→ What to work on: Write out the following listing's lines from the one with "Video - Writer: [443,259,711,454]" to the one with "Keith's Songs: [936,393,1220,648]", exactly, with both included and no others.

→ Extracted information:
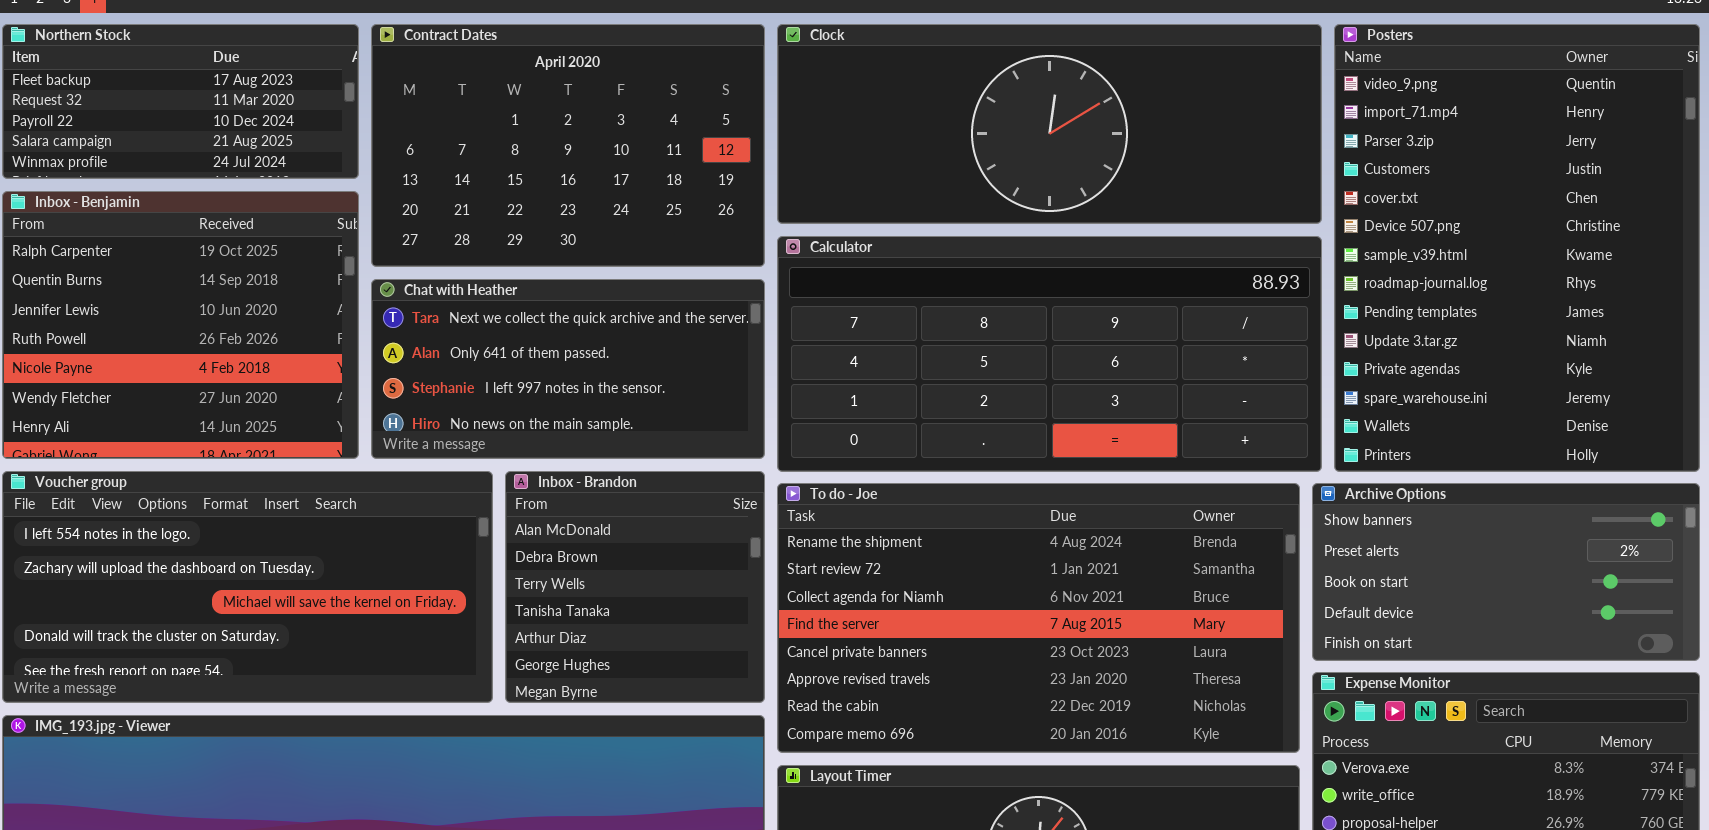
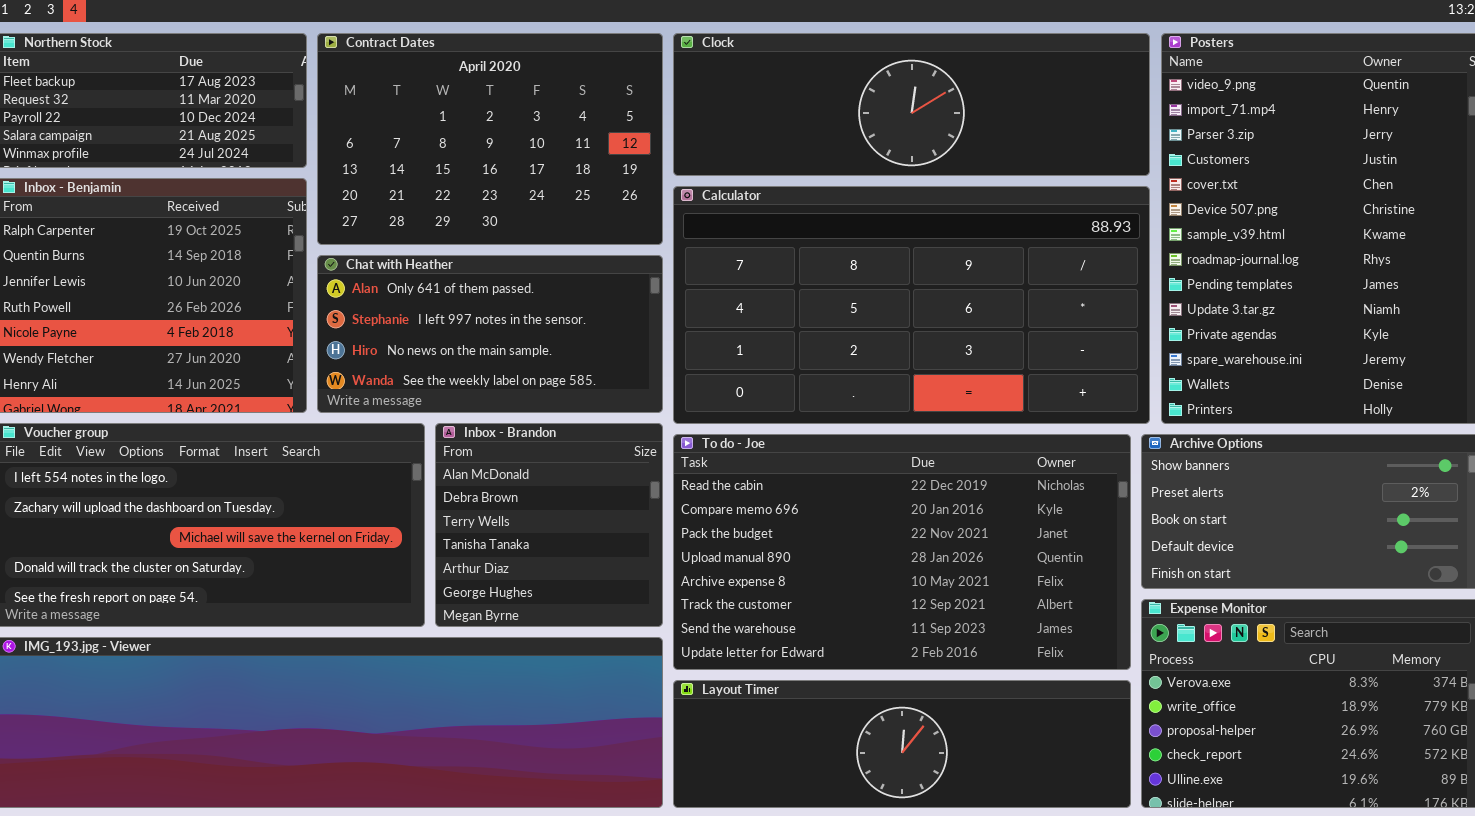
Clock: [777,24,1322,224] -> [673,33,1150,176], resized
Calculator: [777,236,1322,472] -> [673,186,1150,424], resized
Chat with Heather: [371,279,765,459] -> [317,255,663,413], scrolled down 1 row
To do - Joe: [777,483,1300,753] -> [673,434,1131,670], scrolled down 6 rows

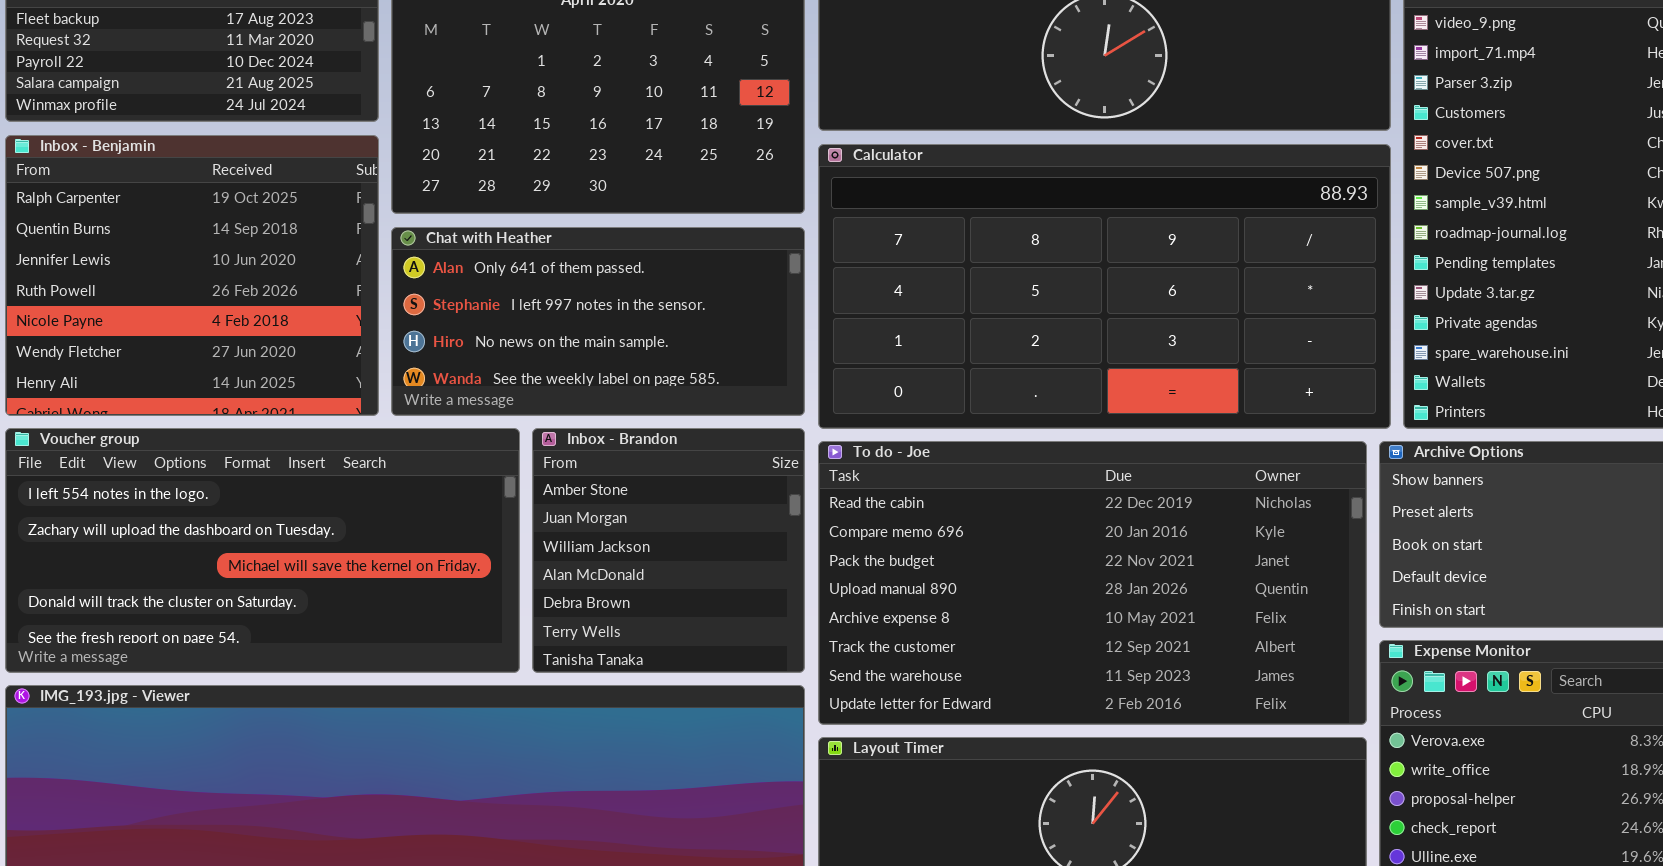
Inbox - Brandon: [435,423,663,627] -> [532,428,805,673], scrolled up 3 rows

--

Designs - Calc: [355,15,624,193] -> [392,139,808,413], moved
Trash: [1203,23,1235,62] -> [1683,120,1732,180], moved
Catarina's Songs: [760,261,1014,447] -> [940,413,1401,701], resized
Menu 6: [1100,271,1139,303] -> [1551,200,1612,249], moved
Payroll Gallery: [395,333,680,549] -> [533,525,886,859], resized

---

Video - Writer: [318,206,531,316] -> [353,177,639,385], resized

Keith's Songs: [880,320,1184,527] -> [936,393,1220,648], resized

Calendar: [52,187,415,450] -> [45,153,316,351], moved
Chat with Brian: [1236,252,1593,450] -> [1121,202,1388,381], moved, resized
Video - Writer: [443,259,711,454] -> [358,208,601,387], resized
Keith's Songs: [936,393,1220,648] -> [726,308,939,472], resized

→ Answer to this problem:
Video - Writer: [443,259,711,454] -> [358,208,601,387], resized
Keith's Songs: [936,393,1220,648] -> [726,308,939,472], resized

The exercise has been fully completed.